*Assigned task*: Give the number of lines in the listing that contain "diode", with no other words.

*Data provided*:

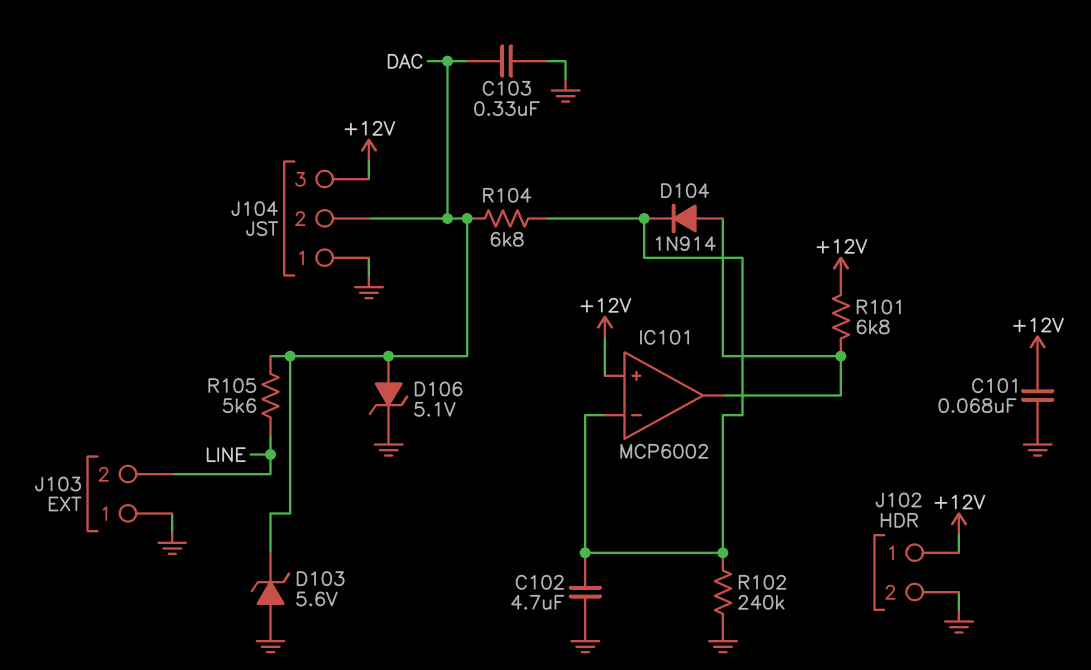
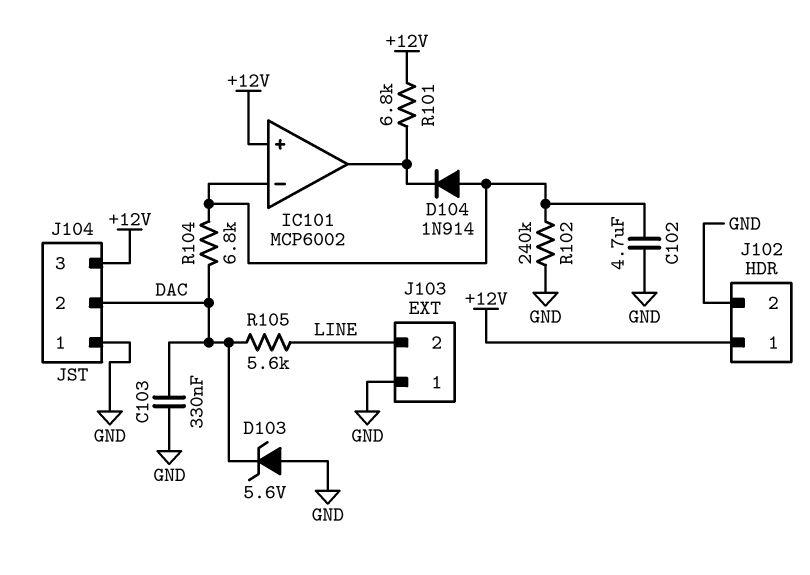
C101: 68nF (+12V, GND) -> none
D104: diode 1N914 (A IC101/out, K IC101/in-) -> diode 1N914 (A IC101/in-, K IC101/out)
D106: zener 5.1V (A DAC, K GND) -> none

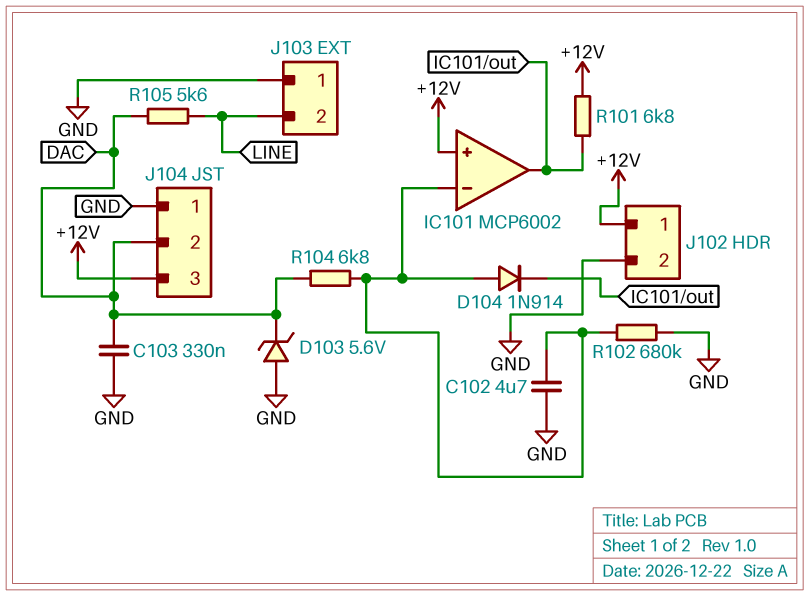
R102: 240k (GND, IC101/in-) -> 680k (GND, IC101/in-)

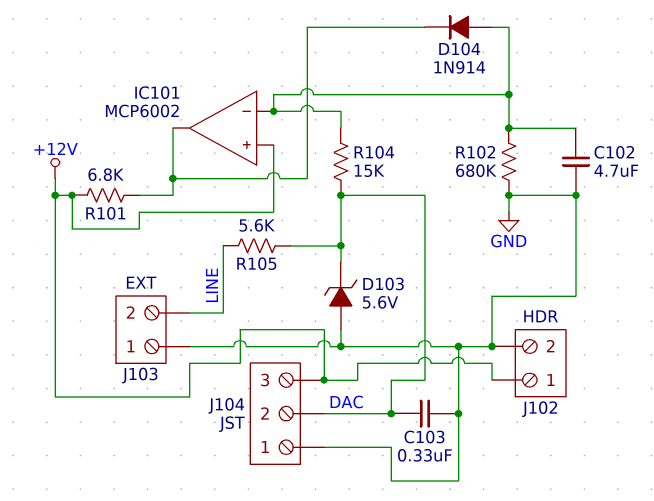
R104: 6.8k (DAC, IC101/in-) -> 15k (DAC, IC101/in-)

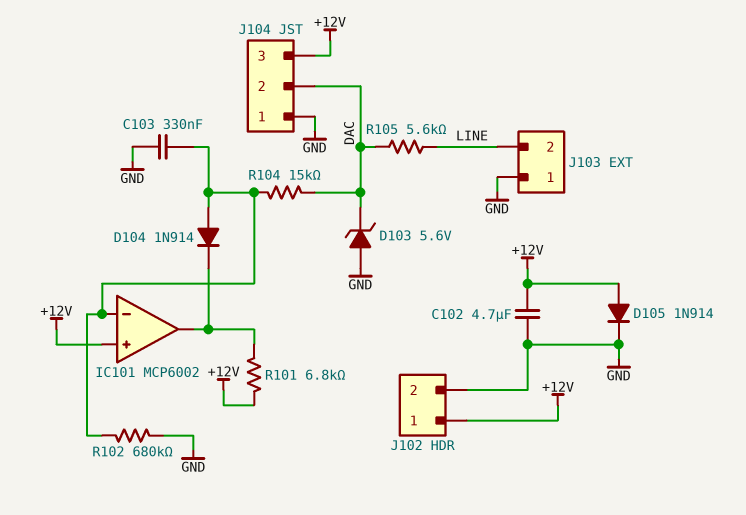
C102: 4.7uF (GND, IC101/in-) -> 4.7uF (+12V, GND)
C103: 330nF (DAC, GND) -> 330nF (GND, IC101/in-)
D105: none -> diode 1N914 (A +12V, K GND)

*Written response*: 2